┌──

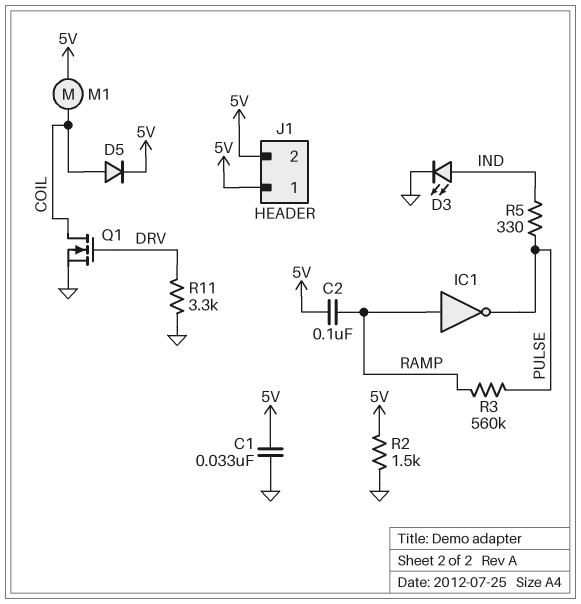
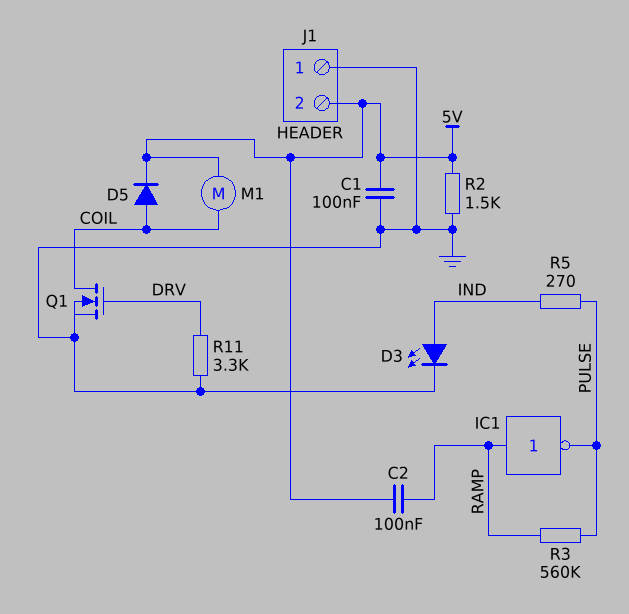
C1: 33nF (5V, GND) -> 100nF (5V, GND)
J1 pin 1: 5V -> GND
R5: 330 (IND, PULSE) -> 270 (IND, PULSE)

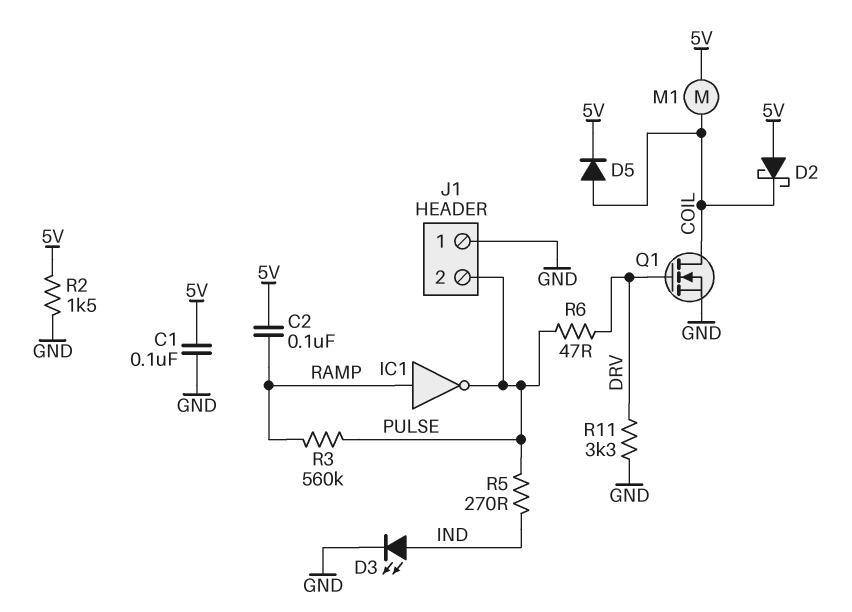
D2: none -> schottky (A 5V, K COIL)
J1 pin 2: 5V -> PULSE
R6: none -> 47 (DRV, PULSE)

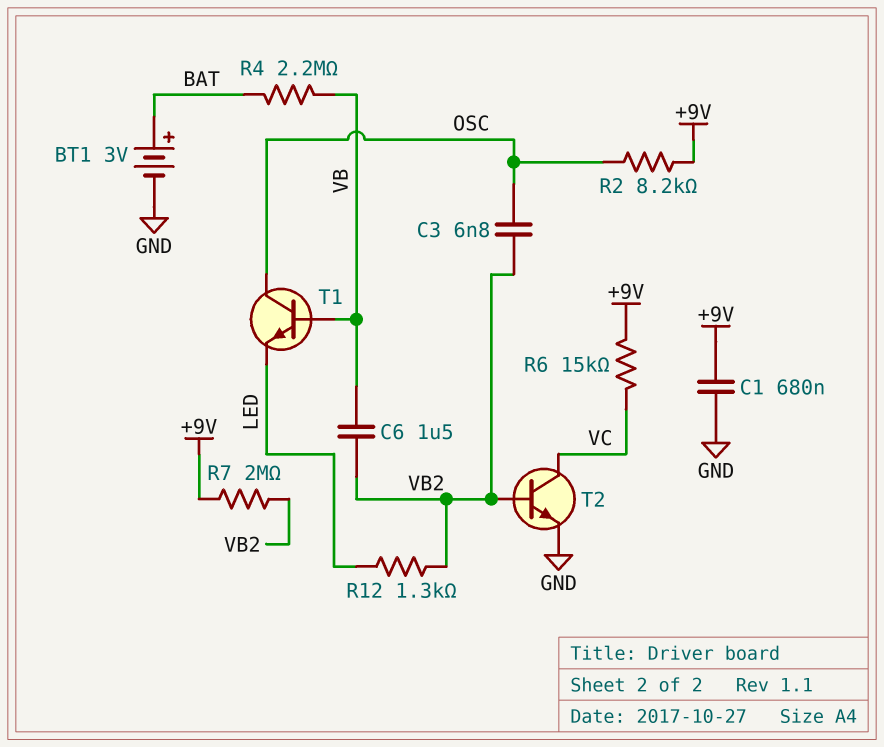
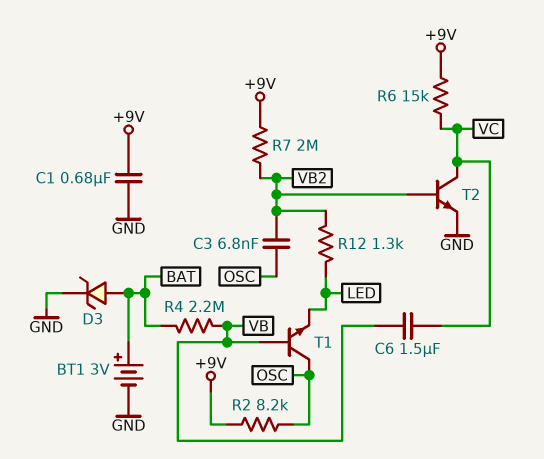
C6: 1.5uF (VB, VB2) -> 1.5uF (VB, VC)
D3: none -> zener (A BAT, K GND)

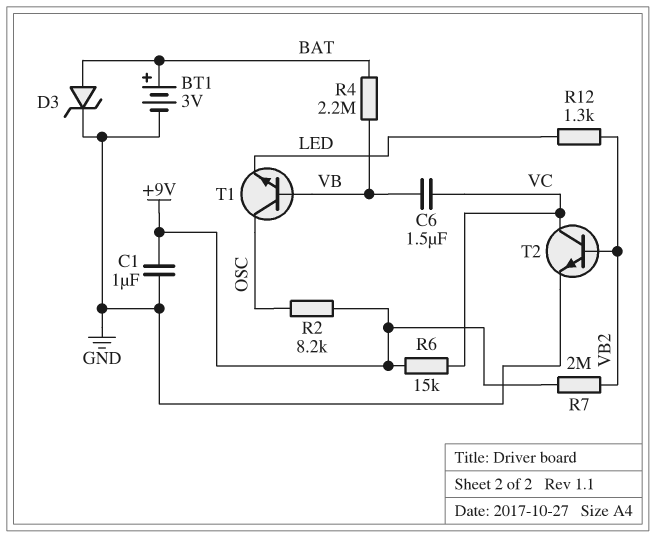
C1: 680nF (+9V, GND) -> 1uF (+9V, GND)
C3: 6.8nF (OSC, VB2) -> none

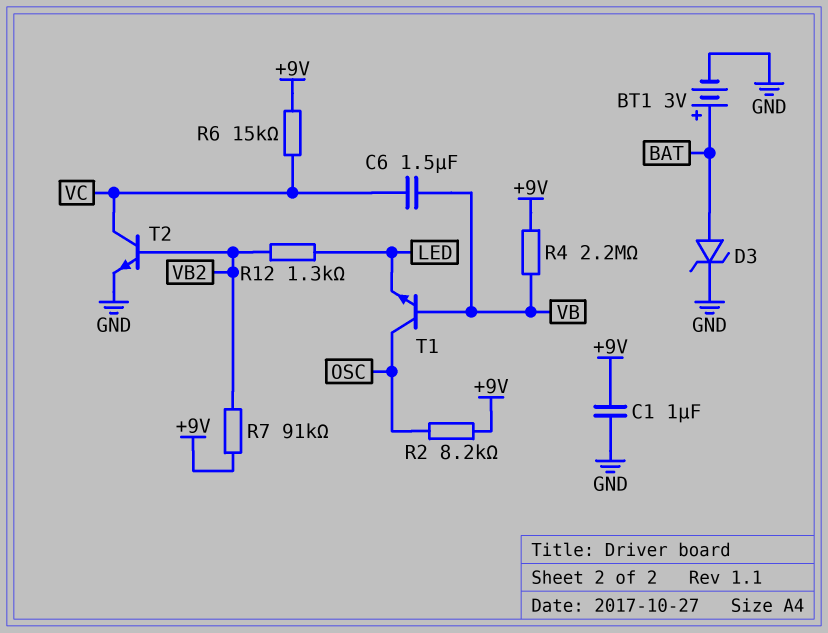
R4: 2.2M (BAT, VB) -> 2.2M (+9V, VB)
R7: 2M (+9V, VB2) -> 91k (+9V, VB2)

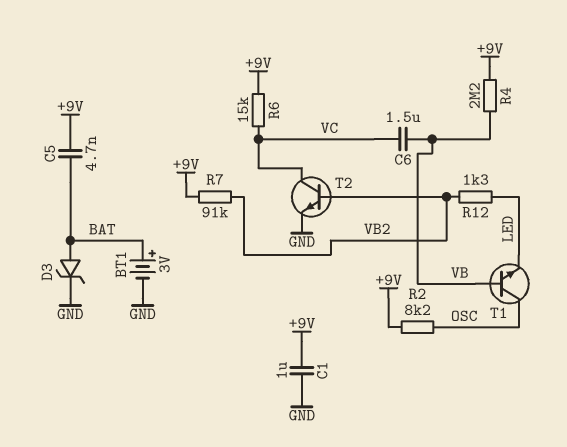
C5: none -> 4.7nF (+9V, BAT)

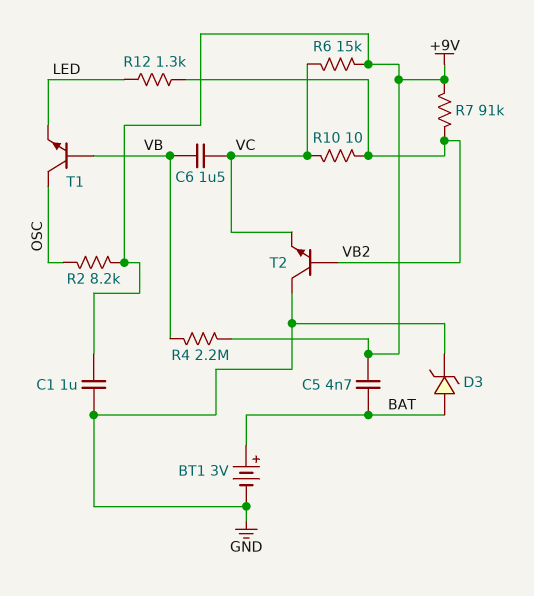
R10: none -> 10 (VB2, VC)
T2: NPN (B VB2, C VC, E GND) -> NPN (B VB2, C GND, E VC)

└──

Exercise brief: Repeat, word for word, each of the records, omitting any image they hold.

Output for this exercise:
C1: 33nF (5V, GND) -> 100nF (5V, GND)
J1 pin 1: 5V -> GND
R5: 330 (IND, PULSE) -> 270 (IND, PULSE)

D2: none -> schottky (A 5V, K COIL)
J1 pin 2: 5V -> PULSE
R6: none -> 47 (DRV, PULSE)

C6: 1.5uF (VB, VB2) -> 1.5uF (VB, VC)
D3: none -> zener (A BAT, K GND)

C1: 680nF (+9V, GND) -> 1uF (+9V, GND)
C3: 6.8nF (OSC, VB2) -> none

R4: 2.2M (BAT, VB) -> 2.2M (+9V, VB)
R7: 2M (+9V, VB2) -> 91k (+9V, VB2)

C5: none -> 4.7nF (+9V, BAT)

R10: none -> 10 (VB2, VC)
T2: NPN (B VB2, C VC, E GND) -> NPN (B VB2, C GND, E VC)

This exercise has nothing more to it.